═════ PROVIDED ENTRIES ═════

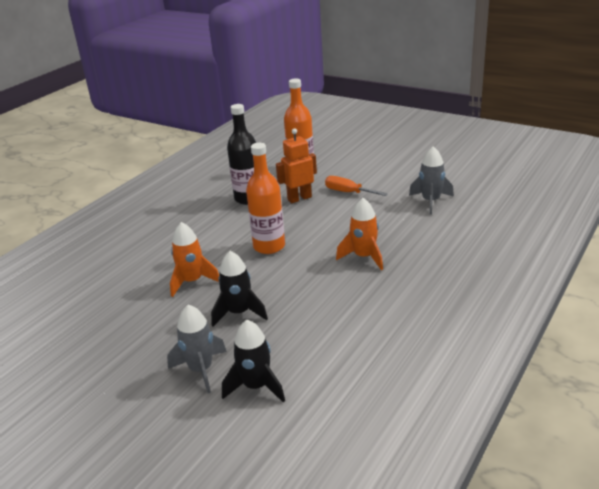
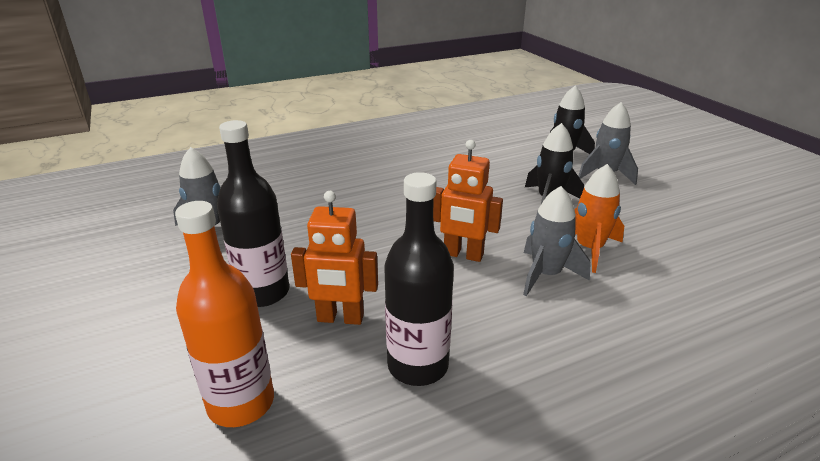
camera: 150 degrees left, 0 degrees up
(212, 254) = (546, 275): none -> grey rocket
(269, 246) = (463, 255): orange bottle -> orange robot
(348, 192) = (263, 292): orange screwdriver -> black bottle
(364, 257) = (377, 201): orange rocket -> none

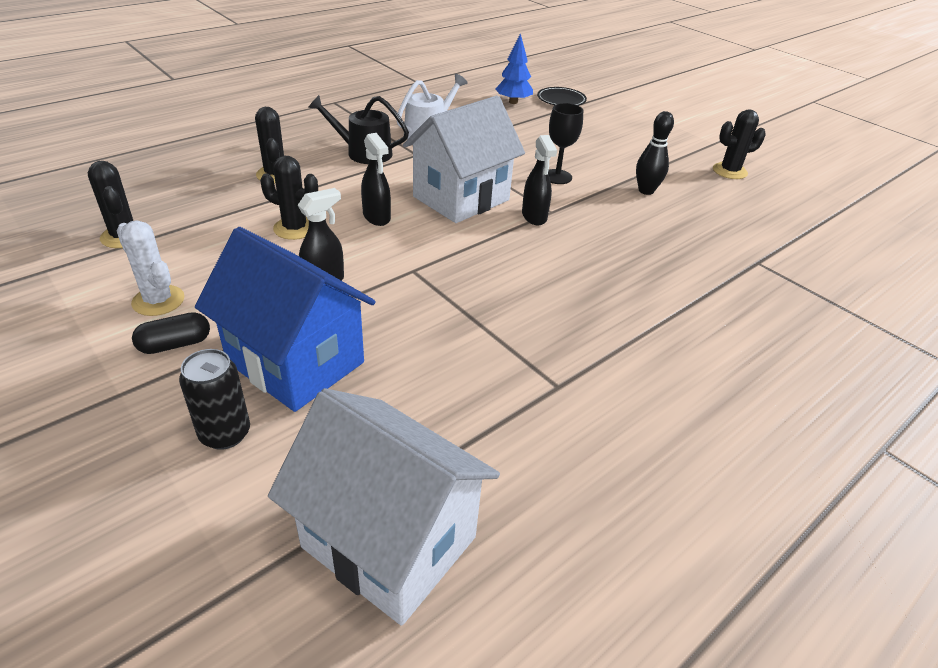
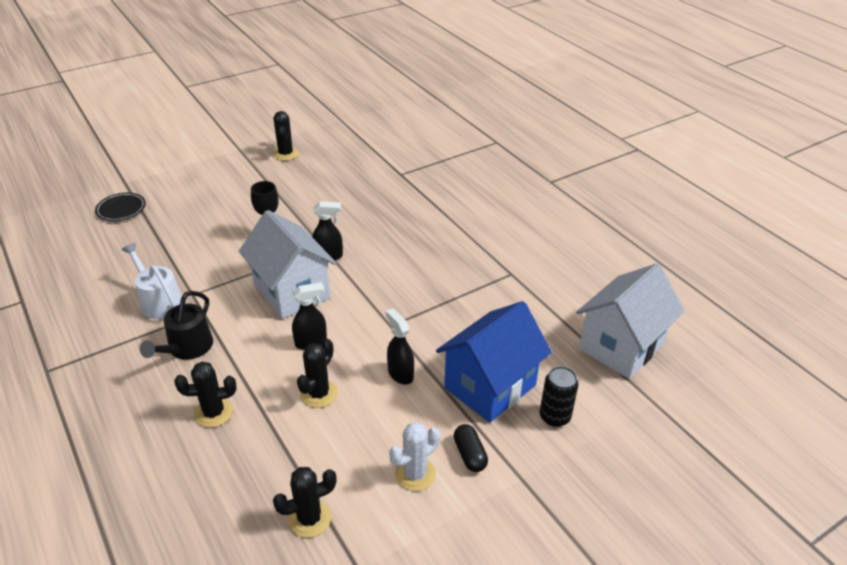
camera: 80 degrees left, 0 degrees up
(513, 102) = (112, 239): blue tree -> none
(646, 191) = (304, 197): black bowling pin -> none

═════
═════ PROVIDED ENTRIES ═════

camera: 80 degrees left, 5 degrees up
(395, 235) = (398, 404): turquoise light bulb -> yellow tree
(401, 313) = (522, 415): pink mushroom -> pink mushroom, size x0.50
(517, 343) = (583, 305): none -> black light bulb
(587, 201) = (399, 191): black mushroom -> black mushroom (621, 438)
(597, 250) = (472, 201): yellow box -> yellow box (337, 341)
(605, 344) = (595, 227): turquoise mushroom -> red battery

═════
═════ PROVIDED ENTRIES ═════

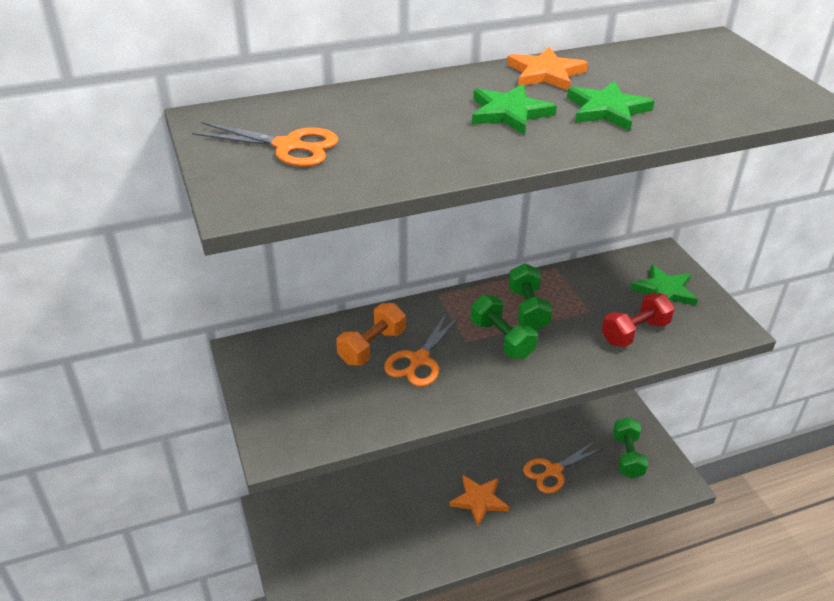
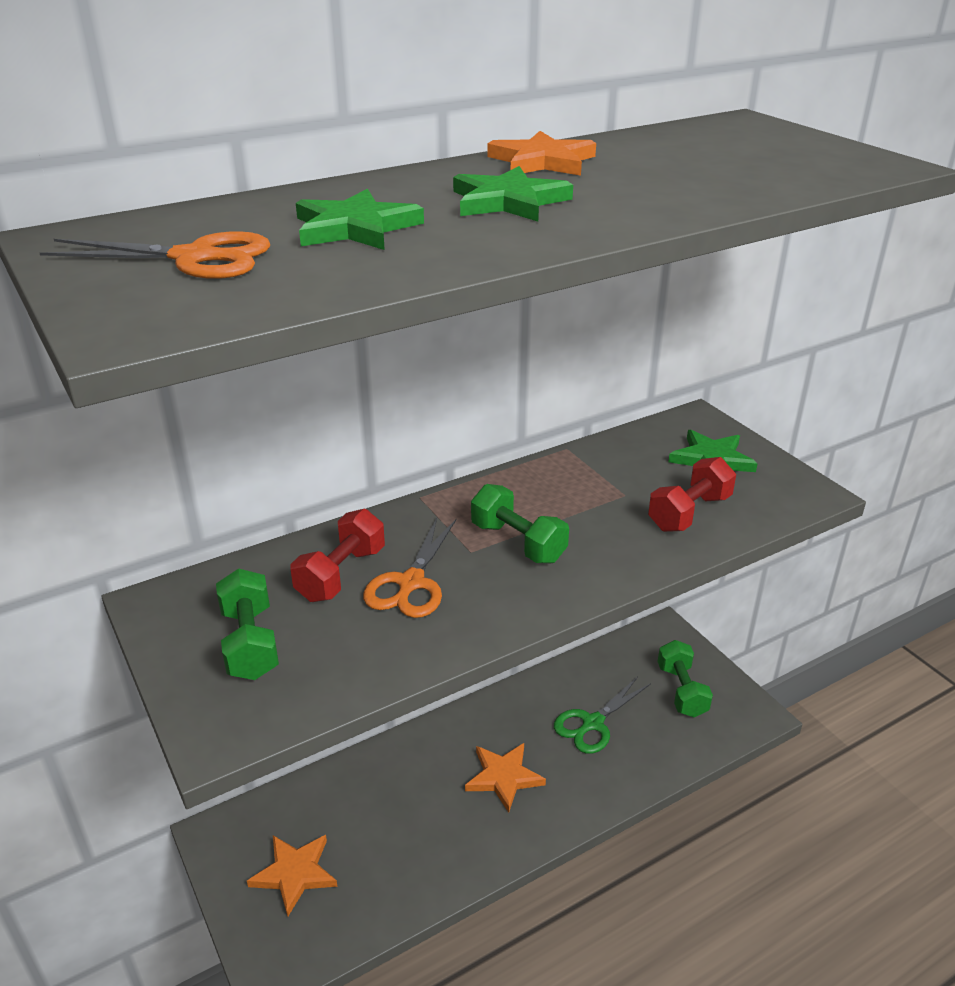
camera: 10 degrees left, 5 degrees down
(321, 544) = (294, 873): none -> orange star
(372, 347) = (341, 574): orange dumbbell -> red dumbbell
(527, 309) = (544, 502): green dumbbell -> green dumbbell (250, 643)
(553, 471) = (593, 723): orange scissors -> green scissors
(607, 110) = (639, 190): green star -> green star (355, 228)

═════

■ EXERCISE INSTRUCTIONS
Show all lines from the entries that hold "green".

■ THE ANSWER
(527, 309) = (544, 502): green dumbbell -> green dumbbell (250, 643)
(553, 471) = (593, 723): orange scissors -> green scissors
(607, 110) = (639, 190): green star -> green star (355, 228)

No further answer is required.